#### [Provided material]
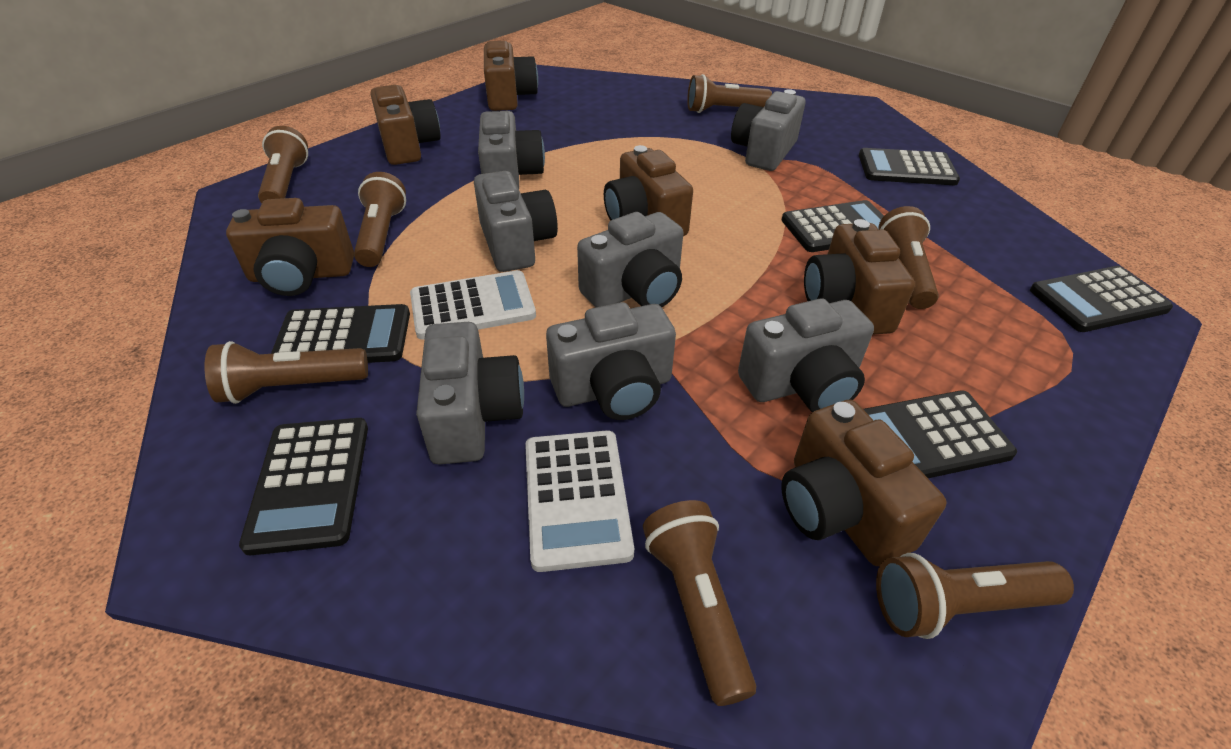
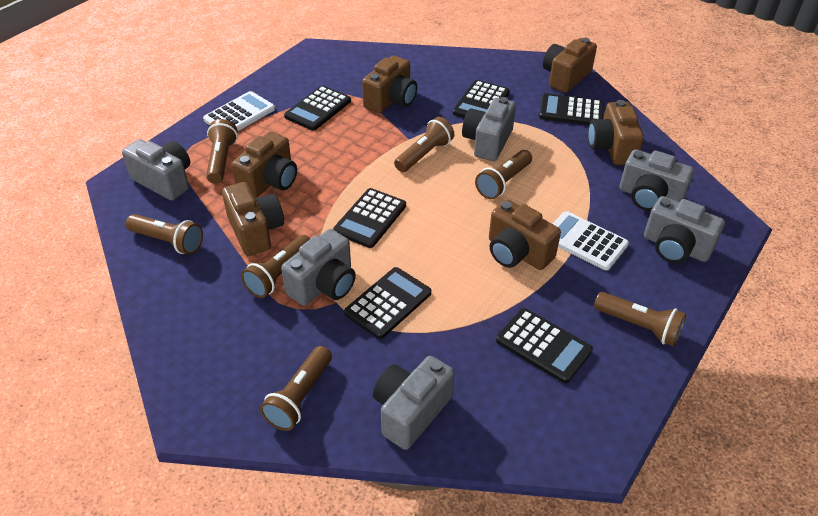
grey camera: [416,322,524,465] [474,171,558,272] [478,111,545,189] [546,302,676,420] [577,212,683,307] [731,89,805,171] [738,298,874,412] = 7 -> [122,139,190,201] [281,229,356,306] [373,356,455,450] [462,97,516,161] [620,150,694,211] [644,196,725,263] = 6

...

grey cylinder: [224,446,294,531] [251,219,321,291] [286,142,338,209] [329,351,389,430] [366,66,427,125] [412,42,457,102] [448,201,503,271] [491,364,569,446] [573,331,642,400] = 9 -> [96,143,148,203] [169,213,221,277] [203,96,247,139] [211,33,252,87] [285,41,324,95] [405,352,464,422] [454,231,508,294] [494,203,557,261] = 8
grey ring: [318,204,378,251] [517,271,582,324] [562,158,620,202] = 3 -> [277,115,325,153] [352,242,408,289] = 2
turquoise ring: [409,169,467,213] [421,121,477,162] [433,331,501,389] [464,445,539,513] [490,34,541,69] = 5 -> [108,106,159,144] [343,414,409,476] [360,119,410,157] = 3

* * *

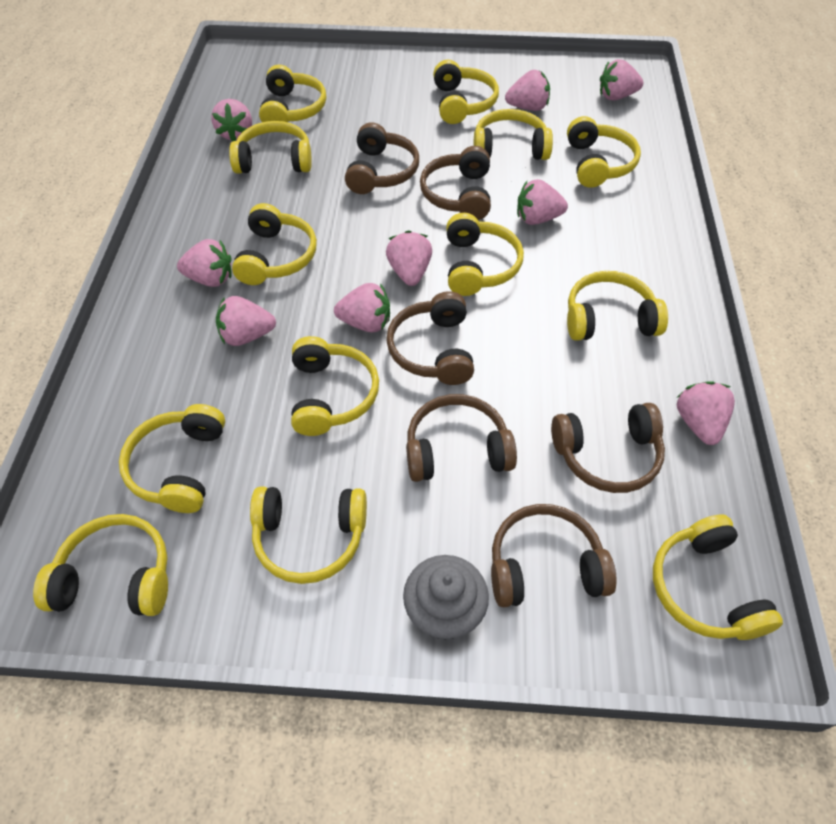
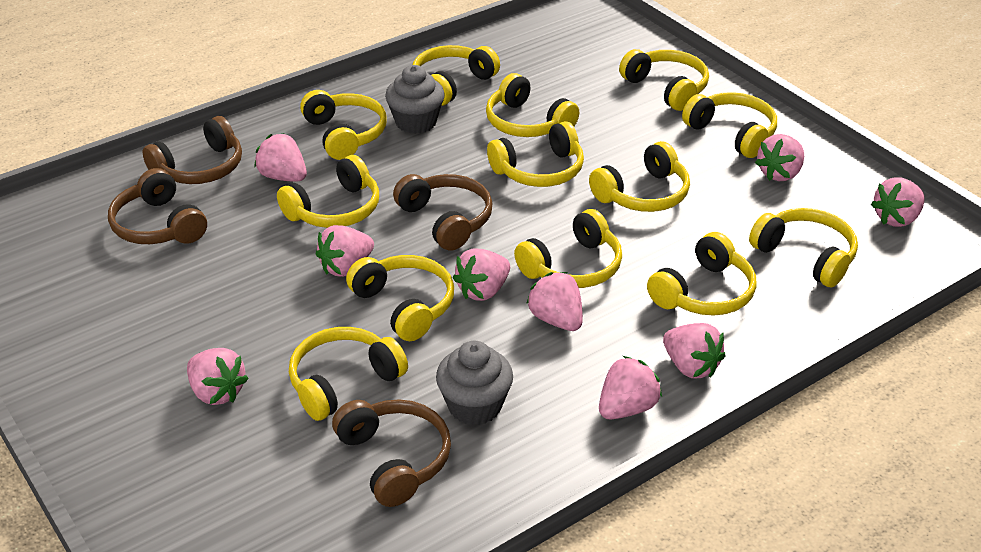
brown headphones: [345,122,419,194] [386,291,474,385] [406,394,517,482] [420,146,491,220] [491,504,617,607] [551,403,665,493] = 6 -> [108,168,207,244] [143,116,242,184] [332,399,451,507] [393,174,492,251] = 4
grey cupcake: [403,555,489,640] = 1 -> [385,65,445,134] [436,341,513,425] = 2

#### [What the task asks]
The word "ring" may appear in several lines of the data; copy every line where it does.

#### [Your solution]
grey ring: [318,204,378,251] [517,271,582,324] [562,158,620,202] = 3 -> [277,115,325,153] [352,242,408,289] = 2
turquoise ring: [409,169,467,213] [421,121,477,162] [433,331,501,389] [464,445,539,513] [490,34,541,69] = 5 -> [108,106,159,144] [343,414,409,476] [360,119,410,157] = 3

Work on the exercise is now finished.